▶ _WHAT TO PRODUCE_
Whatever lies between the line with "C3: 680uF (GND, VBUS) -> none" and the end of the data, both included, must be copied exactly and without pictures.

▶ _RECORDS FOR THE TASK_
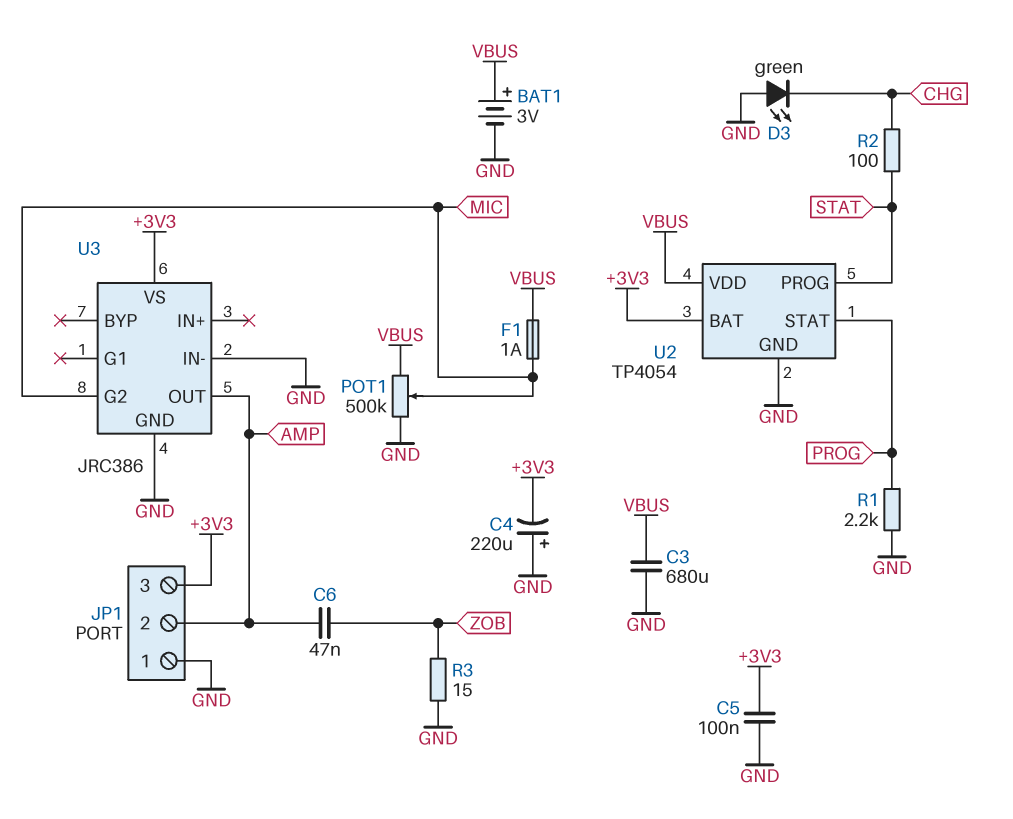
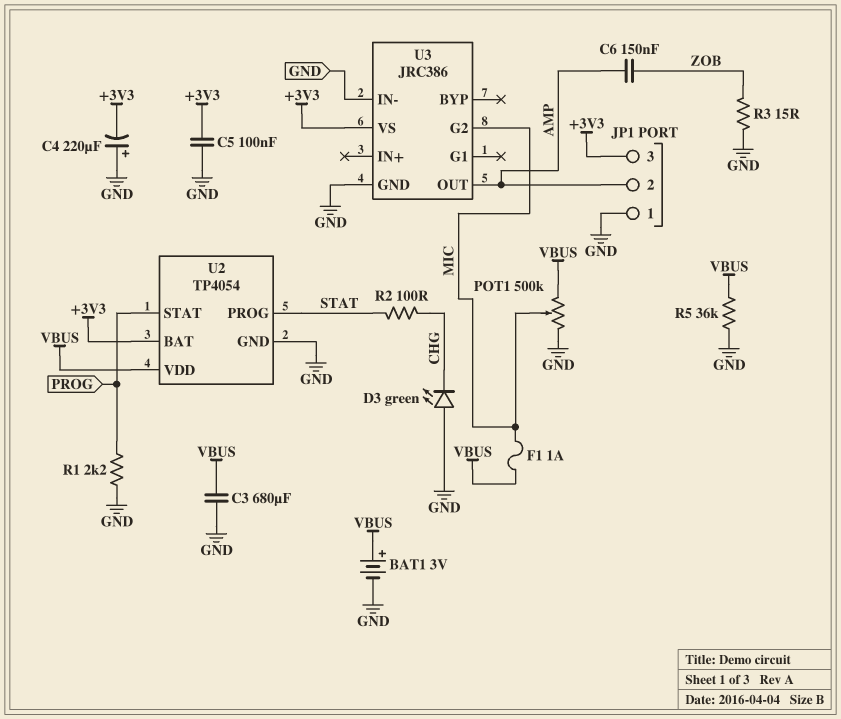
C6: 47nF (AMP, ZOB) -> 150nF (AMP, ZOB)
R5: none -> 36k (GND, VBUS)

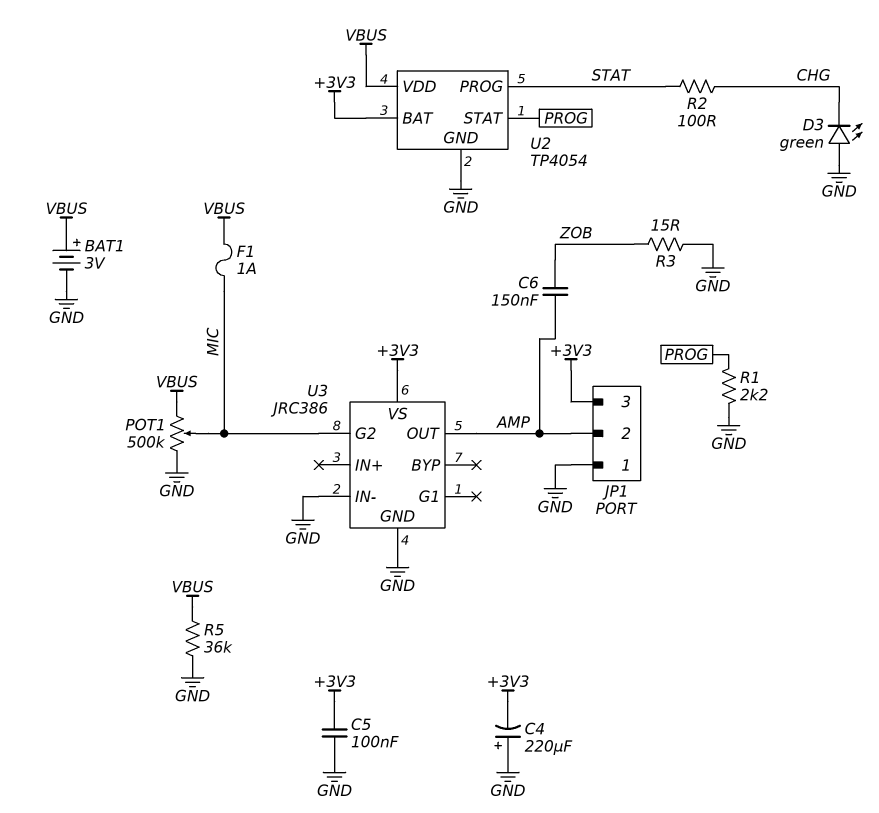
C3: 680uF (GND, VBUS) -> none

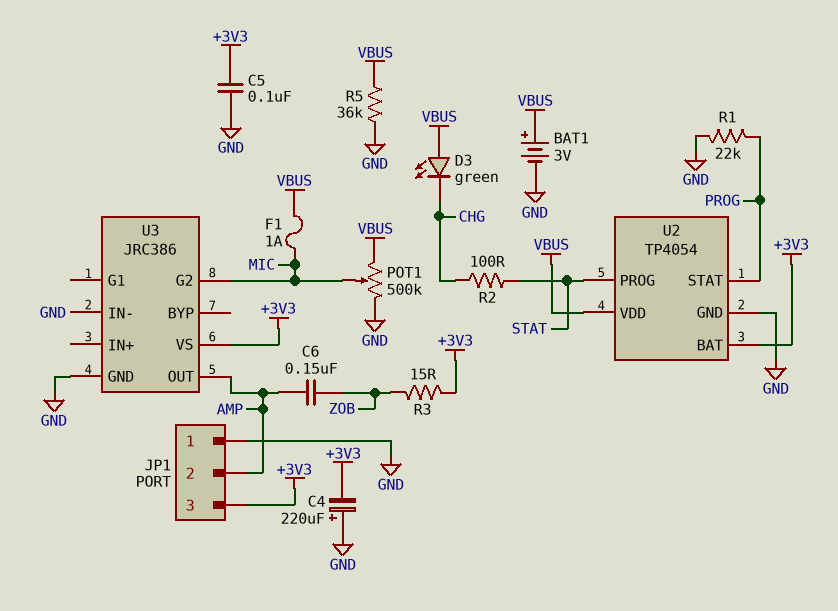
D3: LED green (A GND, K CHG) -> LED green (A VBUS, K CHG)
R1: 2.2k (GND, PROG) -> 22k (GND, PROG)
R3: 15 (GND, ZOB) -> 15 (+3V3, ZOB)

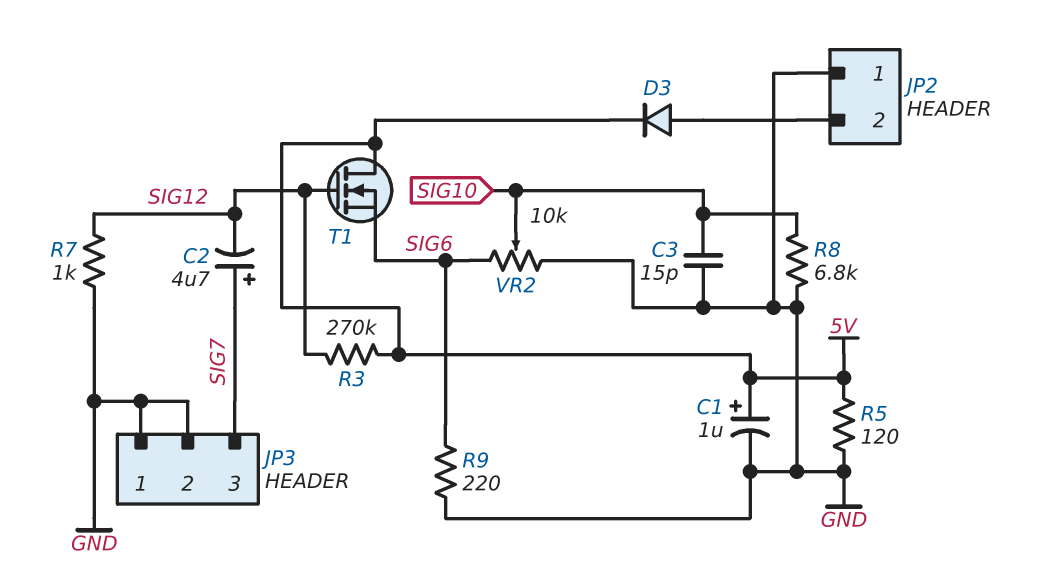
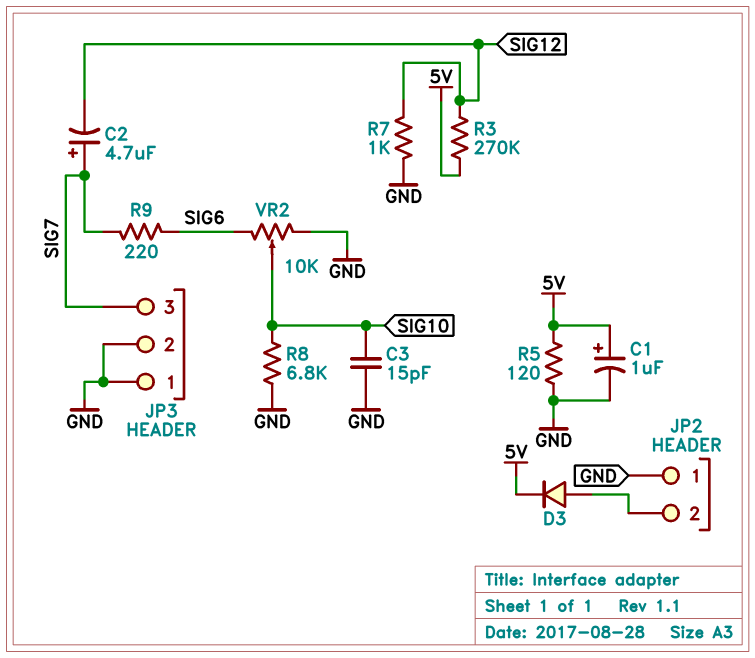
R9: 220 (GND, SIG6) -> 220 (SIG6, SIG7)
T1: NMOS (G SIG12, D 5V, S SIG6) -> none

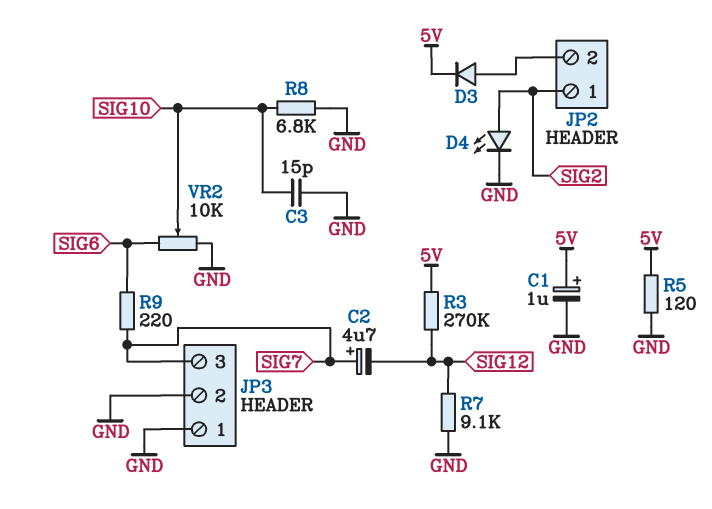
D4: none -> LED (A SIG2, K GND)
JP2 pin 1: GND -> SIG2
R7: 1k (GND, SIG12) -> 9.1k (GND, SIG12)

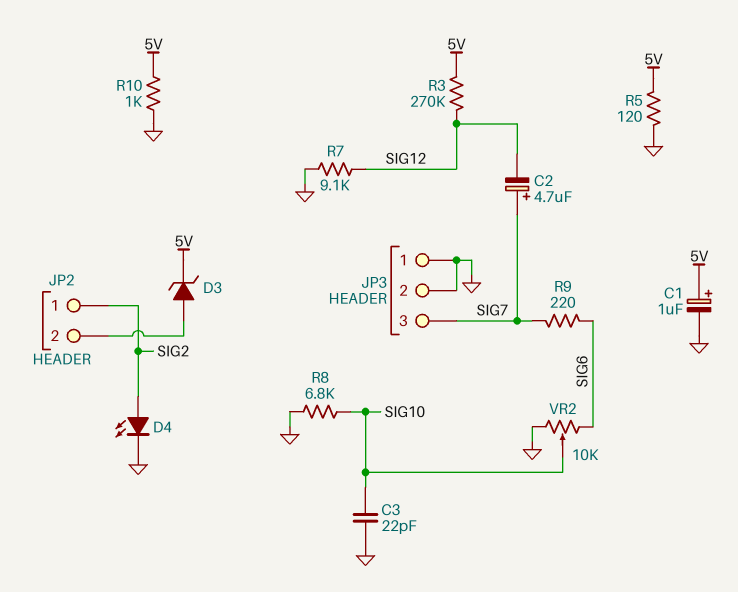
C3: 15pF (GND, SIG10) -> 22pF (GND, SIG10)
D3: diode (A JP2/2, K 5V) -> zener (A JP2/2, K 5V)
R10: none -> 1k (5V, GND)

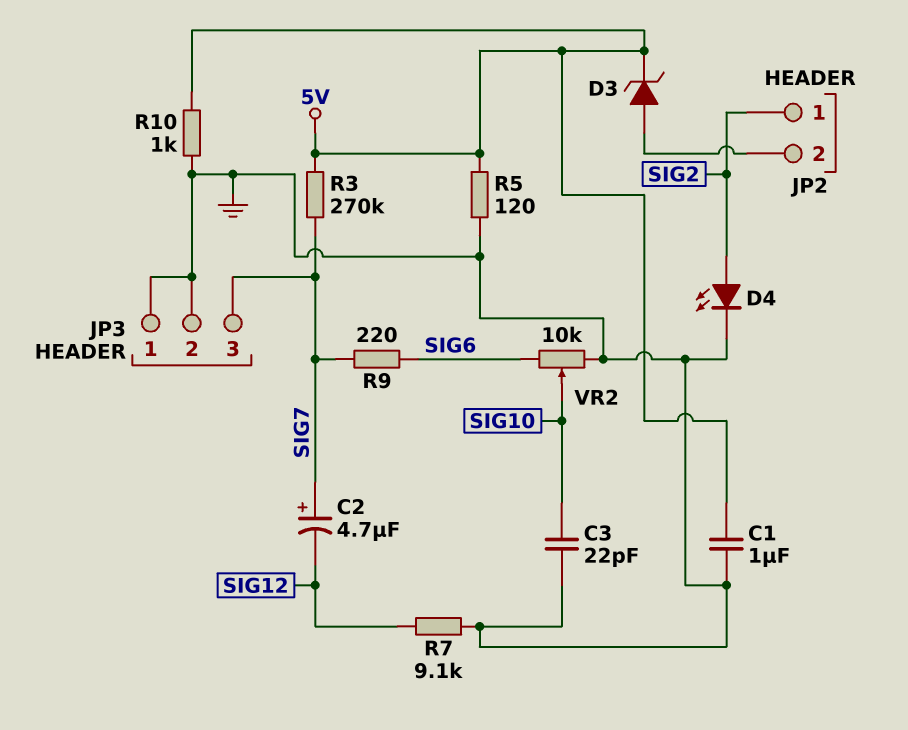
C1: 1uF (plus 5V, minus GND) -> 1uF (5V, GND)
R3: 270k (5V, SIG12) -> 270k (5V, SIG7)
R8: 6.8k (GND, SIG10) -> none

▶ _TASK OUTPUT_
C3: 680uF (GND, VBUS) -> none

D3: LED green (A GND, K CHG) -> LED green (A VBUS, K CHG)
R1: 2.2k (GND, PROG) -> 22k (GND, PROG)
R3: 15 (GND, ZOB) -> 15 (+3V3, ZOB)

R9: 220 (GND, SIG6) -> 220 (SIG6, SIG7)
T1: NMOS (G SIG12, D 5V, S SIG6) -> none

D4: none -> LED (A SIG2, K GND)
JP2 pin 1: GND -> SIG2
R7: 1k (GND, SIG12) -> 9.1k (GND, SIG12)

C3: 15pF (GND, SIG10) -> 22pF (GND, SIG10)
D3: diode (A JP2/2, K 5V) -> zener (A JP2/2, K 5V)
R10: none -> 1k (5V, GND)

C1: 1uF (plus 5V, minus GND) -> 1uF (5V, GND)
R3: 270k (5V, SIG12) -> 270k (5V, SIG7)
R8: 6.8k (GND, SIG10) -> none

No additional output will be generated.